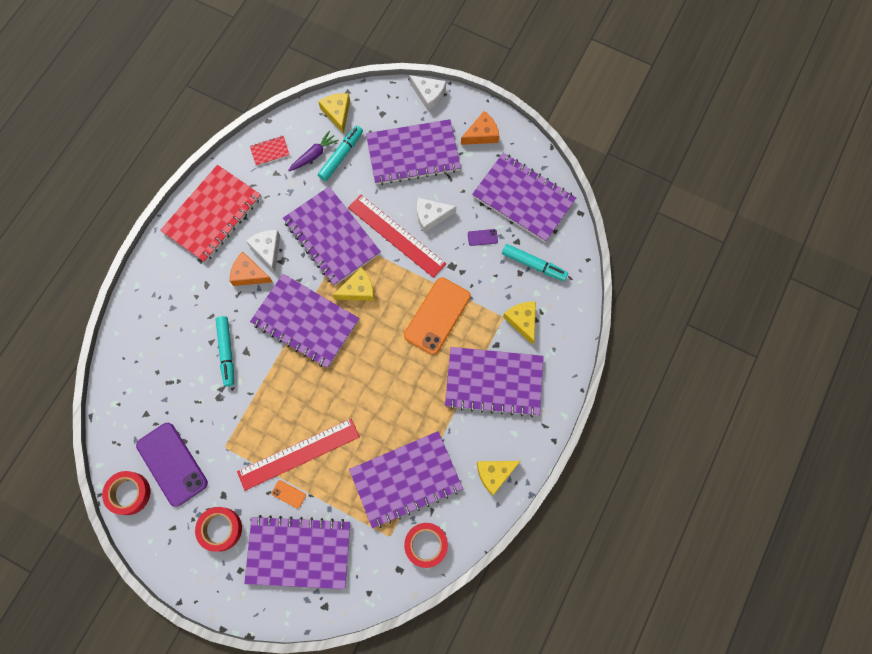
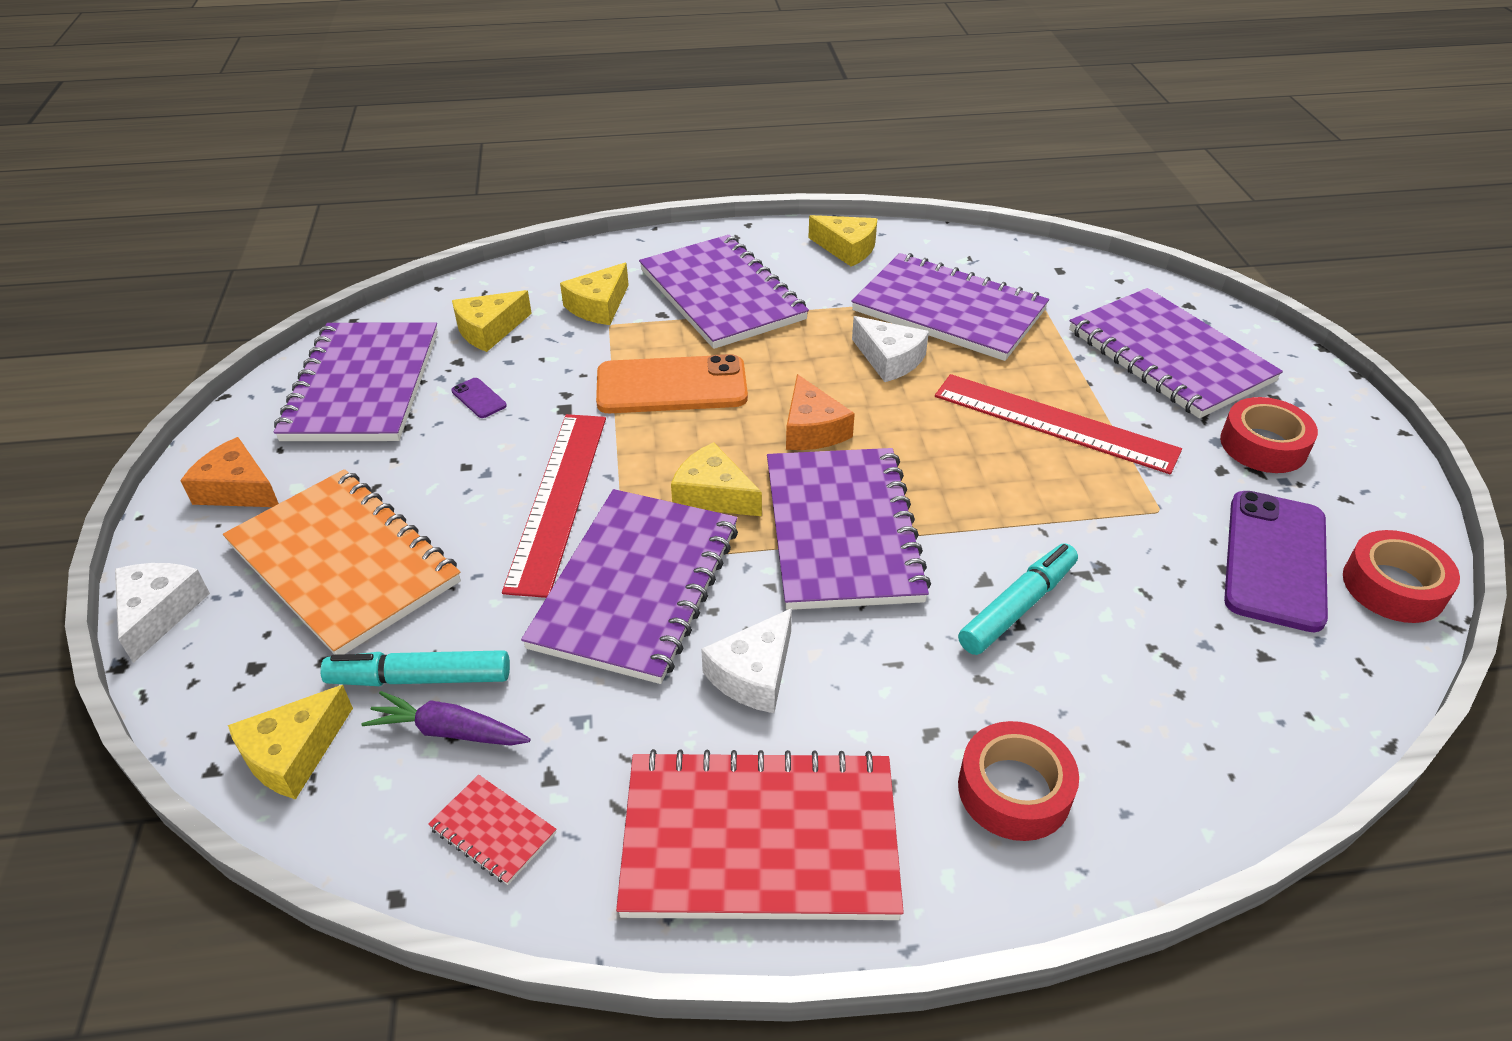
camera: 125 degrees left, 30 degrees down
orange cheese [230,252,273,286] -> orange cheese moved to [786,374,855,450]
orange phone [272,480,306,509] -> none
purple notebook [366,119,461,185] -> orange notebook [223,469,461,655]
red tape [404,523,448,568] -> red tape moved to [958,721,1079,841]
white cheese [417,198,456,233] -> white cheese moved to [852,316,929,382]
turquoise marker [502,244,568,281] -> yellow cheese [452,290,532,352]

····················

Work request
Reproduce the material above in full, exactly, with no images.

Output for this exercise
camera: 125 degrees left, 30 degrees down
orange cheese [230,252,273,286] -> orange cheese moved to [786,374,855,450]
orange phone [272,480,306,509] -> none
purple notebook [366,119,461,185] -> orange notebook [223,469,461,655]
red tape [404,523,448,568] -> red tape moved to [958,721,1079,841]
white cheese [417,198,456,233] -> white cheese moved to [852,316,929,382]
turquoise marker [502,244,568,281] -> yellow cheese [452,290,532,352]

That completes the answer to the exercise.